Pictures are not part of the answer. Return the lines from the one containing "JP1 pin 1: N8 -> COM" through the end of the data, both included, exactly as they appear.

(Records drawn from a dataset)
----------
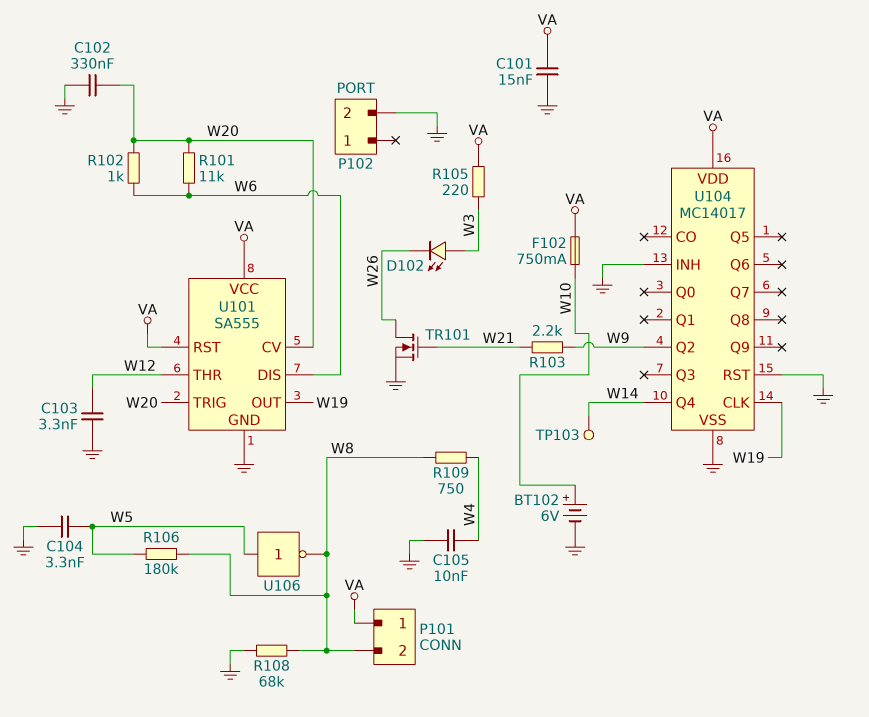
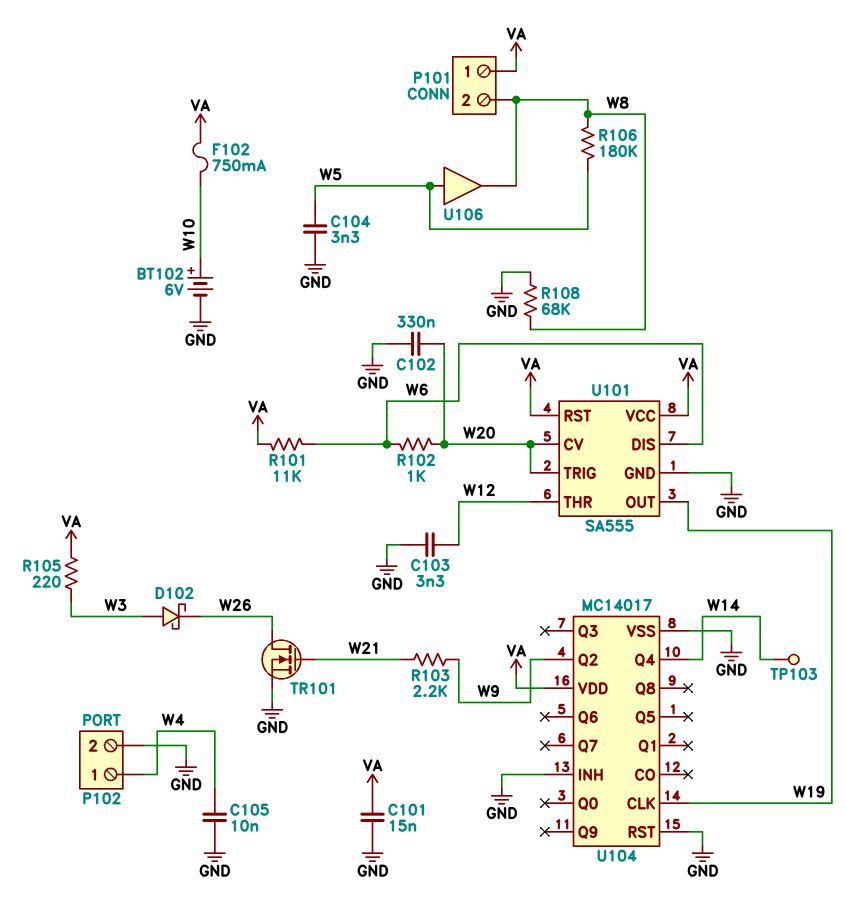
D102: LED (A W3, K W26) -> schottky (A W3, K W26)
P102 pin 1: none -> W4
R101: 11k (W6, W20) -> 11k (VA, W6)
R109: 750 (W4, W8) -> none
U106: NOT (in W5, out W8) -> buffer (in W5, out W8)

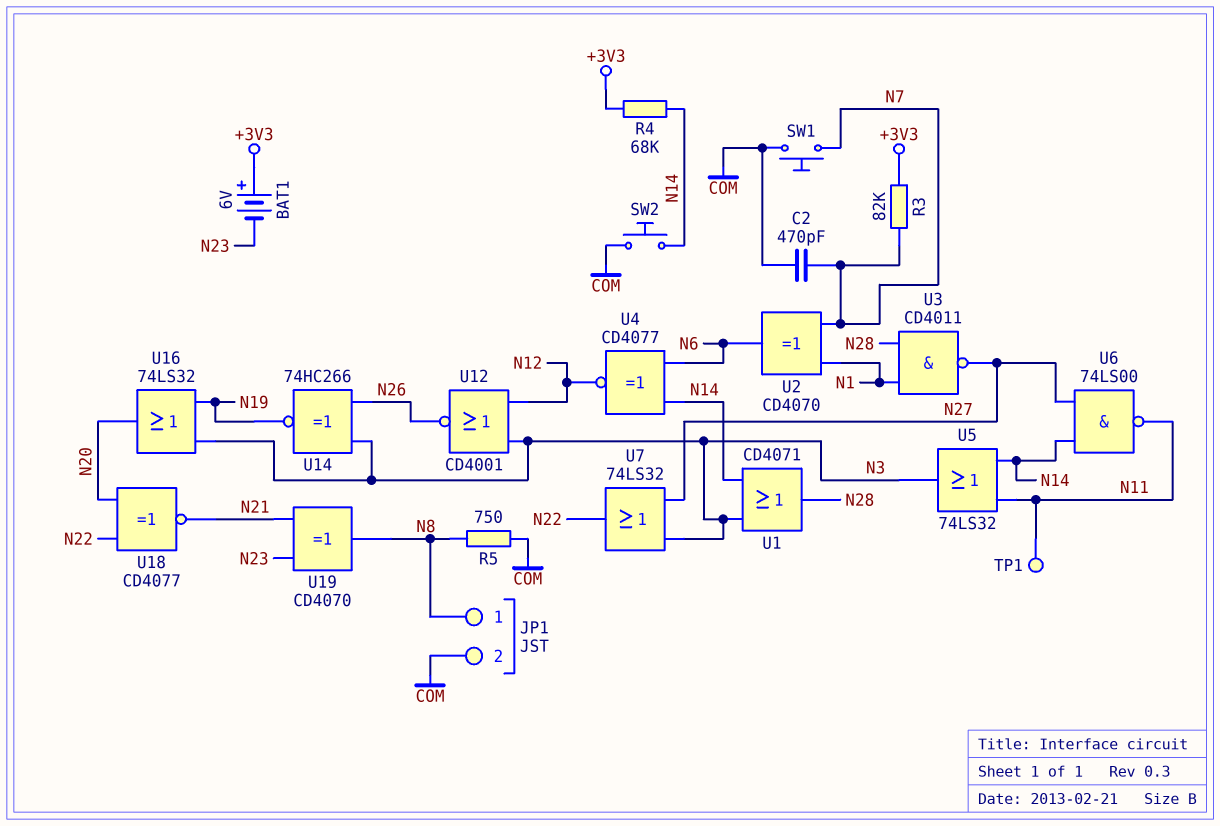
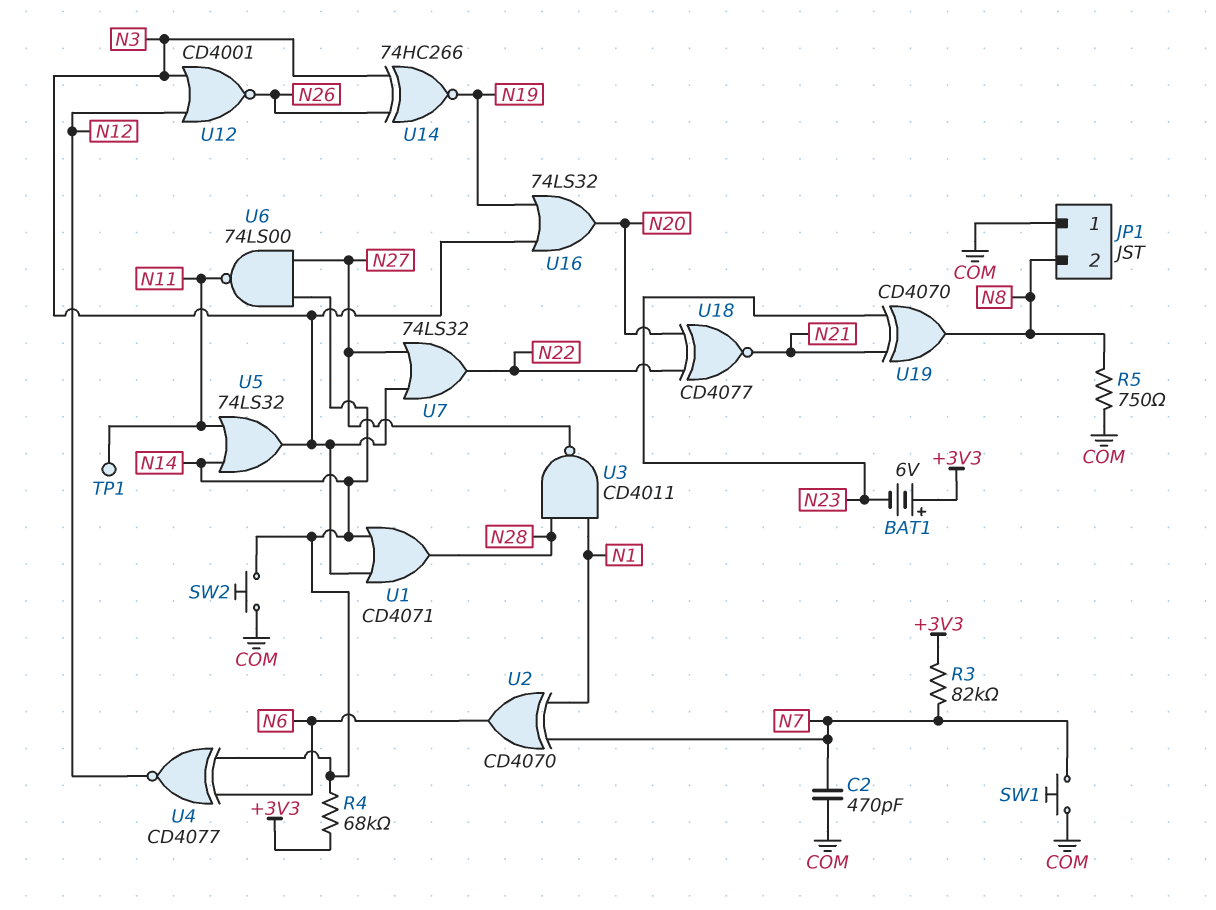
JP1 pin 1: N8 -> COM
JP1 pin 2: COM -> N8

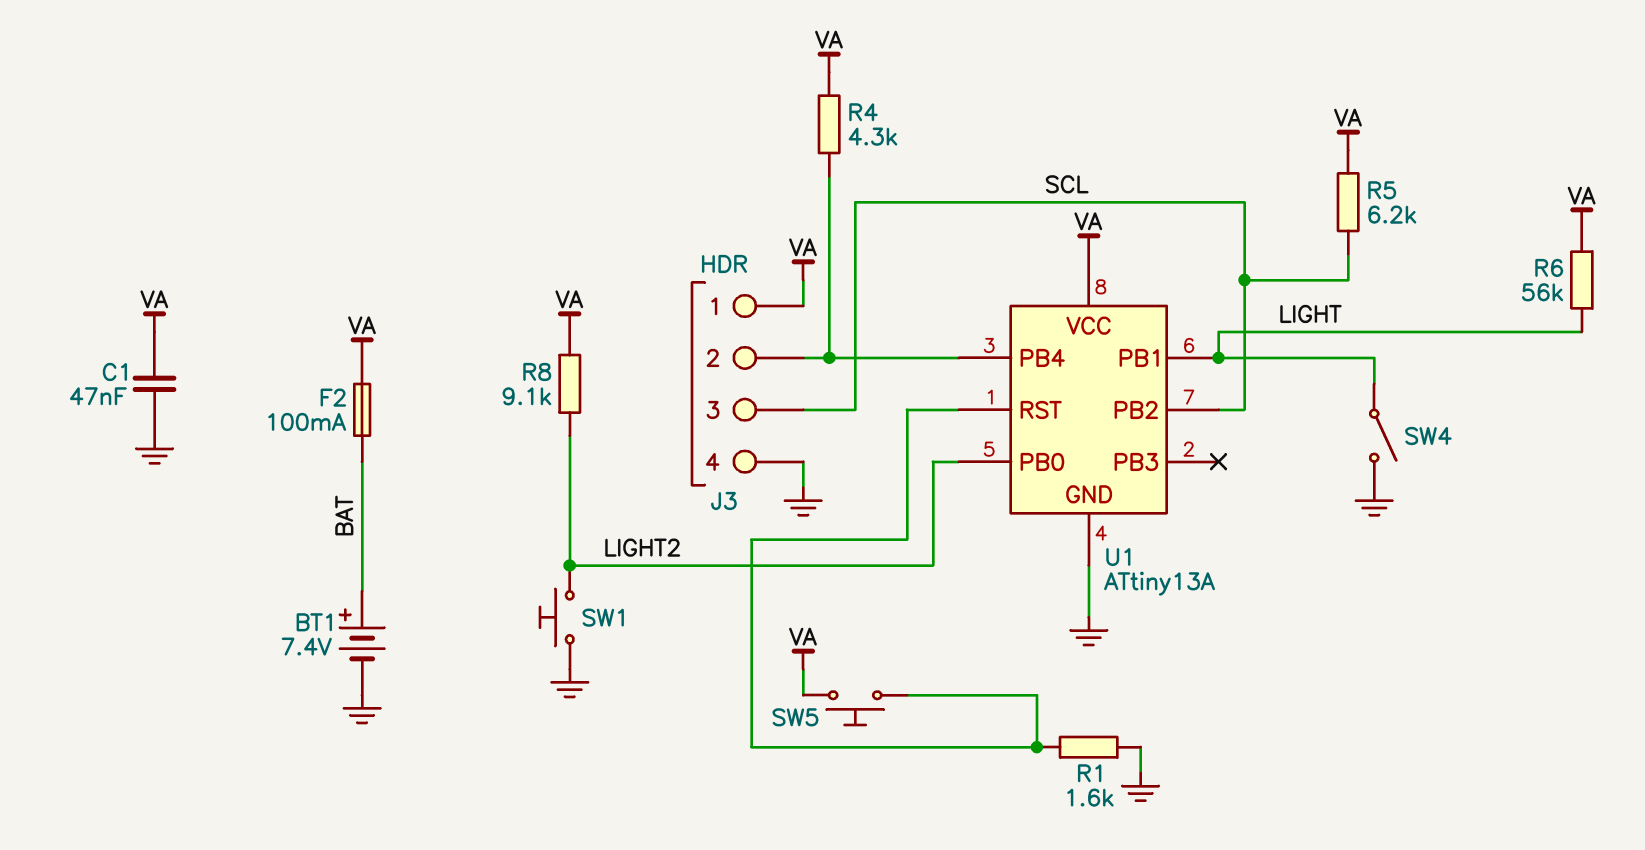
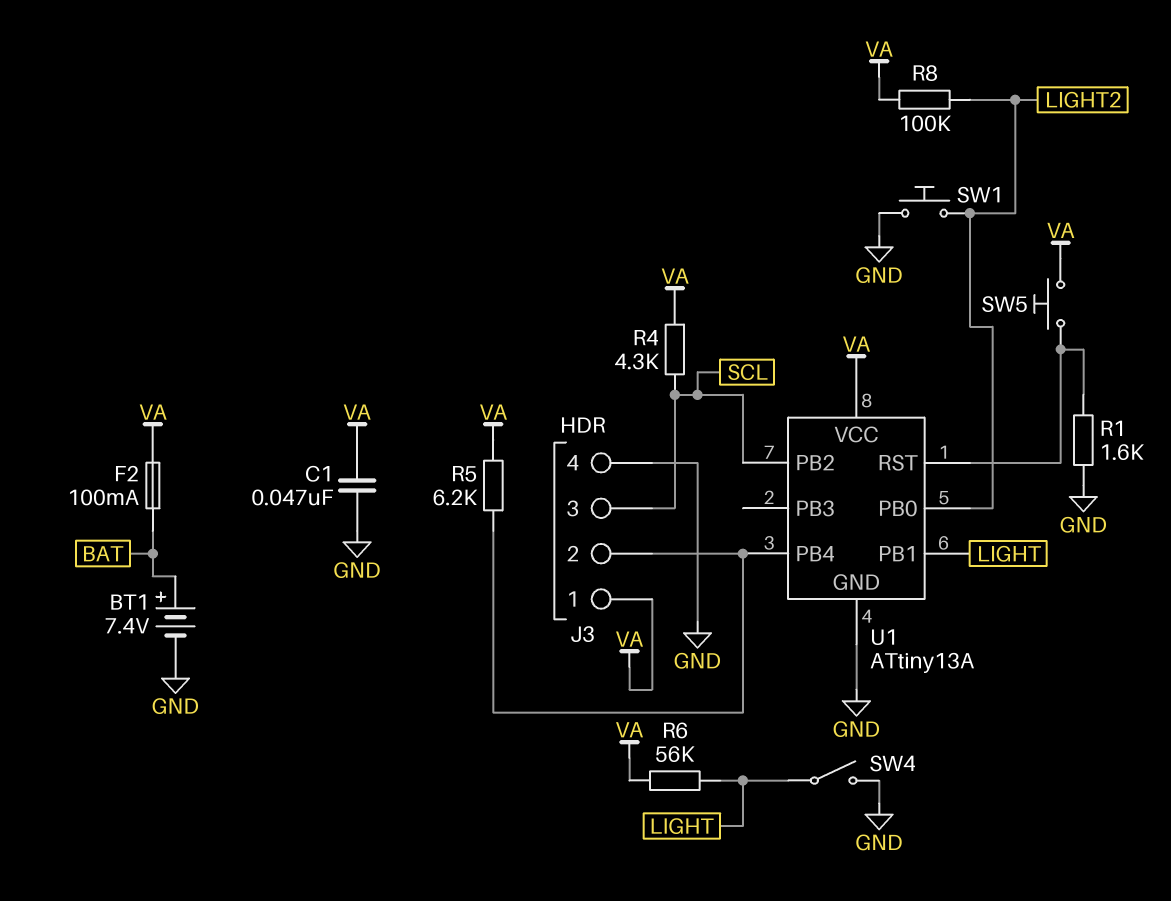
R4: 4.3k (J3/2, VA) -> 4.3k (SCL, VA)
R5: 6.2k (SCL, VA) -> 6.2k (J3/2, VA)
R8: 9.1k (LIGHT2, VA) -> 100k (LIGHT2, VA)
----------
** Exercise response **
JP1 pin 1: N8 -> COM
JP1 pin 2: COM -> N8

R4: 4.3k (J3/2, VA) -> 4.3k (SCL, VA)
R5: 6.2k (SCL, VA) -> 6.2k (J3/2, VA)
R8: 9.1k (LIGHT2, VA) -> 100k (LIGHT2, VA)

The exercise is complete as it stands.